--- INFORMATION SUPPLIED ---

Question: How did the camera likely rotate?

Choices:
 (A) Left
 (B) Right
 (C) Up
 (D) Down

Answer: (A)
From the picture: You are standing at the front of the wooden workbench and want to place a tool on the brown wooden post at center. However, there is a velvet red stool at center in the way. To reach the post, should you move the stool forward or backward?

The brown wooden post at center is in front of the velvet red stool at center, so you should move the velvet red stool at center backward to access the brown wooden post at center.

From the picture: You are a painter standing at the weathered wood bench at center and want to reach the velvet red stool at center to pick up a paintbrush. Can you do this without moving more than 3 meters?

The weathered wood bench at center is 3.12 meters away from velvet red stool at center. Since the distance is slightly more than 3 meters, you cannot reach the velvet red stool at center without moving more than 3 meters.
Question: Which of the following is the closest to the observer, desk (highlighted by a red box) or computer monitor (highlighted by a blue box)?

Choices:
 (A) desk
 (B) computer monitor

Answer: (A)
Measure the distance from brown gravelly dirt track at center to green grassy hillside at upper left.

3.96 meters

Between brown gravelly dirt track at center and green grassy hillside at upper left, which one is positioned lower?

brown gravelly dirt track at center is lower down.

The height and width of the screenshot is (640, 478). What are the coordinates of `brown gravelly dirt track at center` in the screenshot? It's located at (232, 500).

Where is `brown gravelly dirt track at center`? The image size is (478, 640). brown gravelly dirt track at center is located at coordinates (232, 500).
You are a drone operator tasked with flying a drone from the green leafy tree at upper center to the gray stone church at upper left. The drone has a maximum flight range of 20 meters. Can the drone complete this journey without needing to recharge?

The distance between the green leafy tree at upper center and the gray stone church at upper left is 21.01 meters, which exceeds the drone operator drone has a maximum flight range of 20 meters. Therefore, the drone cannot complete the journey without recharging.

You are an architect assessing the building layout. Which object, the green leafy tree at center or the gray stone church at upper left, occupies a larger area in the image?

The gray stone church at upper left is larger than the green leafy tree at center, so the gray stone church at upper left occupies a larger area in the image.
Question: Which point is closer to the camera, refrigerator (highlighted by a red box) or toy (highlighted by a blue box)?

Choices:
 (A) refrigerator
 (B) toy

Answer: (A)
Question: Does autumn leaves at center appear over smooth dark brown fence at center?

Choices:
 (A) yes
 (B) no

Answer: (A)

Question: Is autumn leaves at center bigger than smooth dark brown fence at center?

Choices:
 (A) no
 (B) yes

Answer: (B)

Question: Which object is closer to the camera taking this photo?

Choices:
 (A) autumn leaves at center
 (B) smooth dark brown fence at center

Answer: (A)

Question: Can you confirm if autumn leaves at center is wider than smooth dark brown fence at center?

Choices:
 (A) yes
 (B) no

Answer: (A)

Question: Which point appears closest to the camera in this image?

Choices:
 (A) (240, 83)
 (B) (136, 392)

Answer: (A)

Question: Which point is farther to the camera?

---

Output every entry above verbatim, keeping each line and its characters unchanged, and add or omit nothing.

Question: How did the camera likely rotate?

Choices:
 (A) Left
 (B) Right
 (C) Up
 (D) Down

Answer: (A)
From the picture: You are standing at the front of the wooden workbench and want to place a tool on the brown wooden post at center. However, there is a velvet red stool at center in the way. To reach the post, should you move the stool forward or backward?

The brown wooden post at center is in front of the velvet red stool at center, so you should move the velvet red stool at center backward to access the brown wooden post at center.

From the picture: You are a painter standing at the weathered wood bench at center and want to reach the velvet red stool at center to pick up a paintbrush. Can you do this without moving more than 3 meters?

The weathered wood bench at center is 3.12 meters away from velvet red stool at center. Since the distance is slightly more than 3 meters, you cannot reach the velvet red stool at center without moving more than 3 meters.
Question: Which of the following is the closest to the observer, desk (highlighted by a red box) or computer monitor (highlighted by a blue box)?

Choices:
 (A) desk
 (B) computer monitor

Answer: (A)
Measure the distance from brown gravelly dirt track at center to green grassy hillside at upper left.

3.96 meters

Between brown gravelly dirt track at center and green grassy hillside at upper left, which one is positioned lower?

brown gravelly dirt track at center is lower down.

The height and width of the screenshot is (640, 478). What are the coordinates of `brown gravelly dirt track at center` in the screenshot? It's located at (232, 500).

Where is `brown gravelly dirt track at center`? The image size is (478, 640). brown gravelly dirt track at center is located at coordinates (232, 500).
You are a drone operator tasked with flying a drone from the green leafy tree at upper center to the gray stone church at upper left. The drone has a maximum flight range of 20 meters. Can the drone complete this journey without needing to recharge?

The distance between the green leafy tree at upper center and the gray stone church at upper left is 21.01 meters, which exceeds the drone operator drone has a maximum flight range of 20 meters. Therefore, the drone cannot complete the journey without recharging.

You are an architect assessing the building layout. Which object, the green leafy tree at center or the gray stone church at upper left, occupies a larger area in the image?

The gray stone church at upper left is larger than the green leafy tree at center, so the gray stone church at upper left occupies a larger area in the image.
Question: Which point is closer to the camera, refrigerator (highlighted by a red box) or toy (highlighted by a blue box)?

Choices:
 (A) refrigerator
 (B) toy

Answer: (A)
Question: Does autumn leaves at center appear over smooth dark brown fence at center?

Choices:
 (A) yes
 (B) no

Answer: (A)

Question: Is autumn leaves at center bigger than smooth dark brown fence at center?

Choices:
 (A) no
 (B) yes

Answer: (B)

Question: Which object is closer to the camera taking this photo?

Choices:
 (A) autumn leaves at center
 (B) smooth dark brown fence at center

Answer: (A)

Question: Can you confirm if autumn leaves at center is wider than smooth dark brown fence at center?

Choices:
 (A) yes
 (B) no

Answer: (A)

Question: Which point appears closest to the camera in this image?

Choices:
 (A) (240, 83)
 (B) (136, 392)

Answer: (A)

Question: Which point is farther to the camera?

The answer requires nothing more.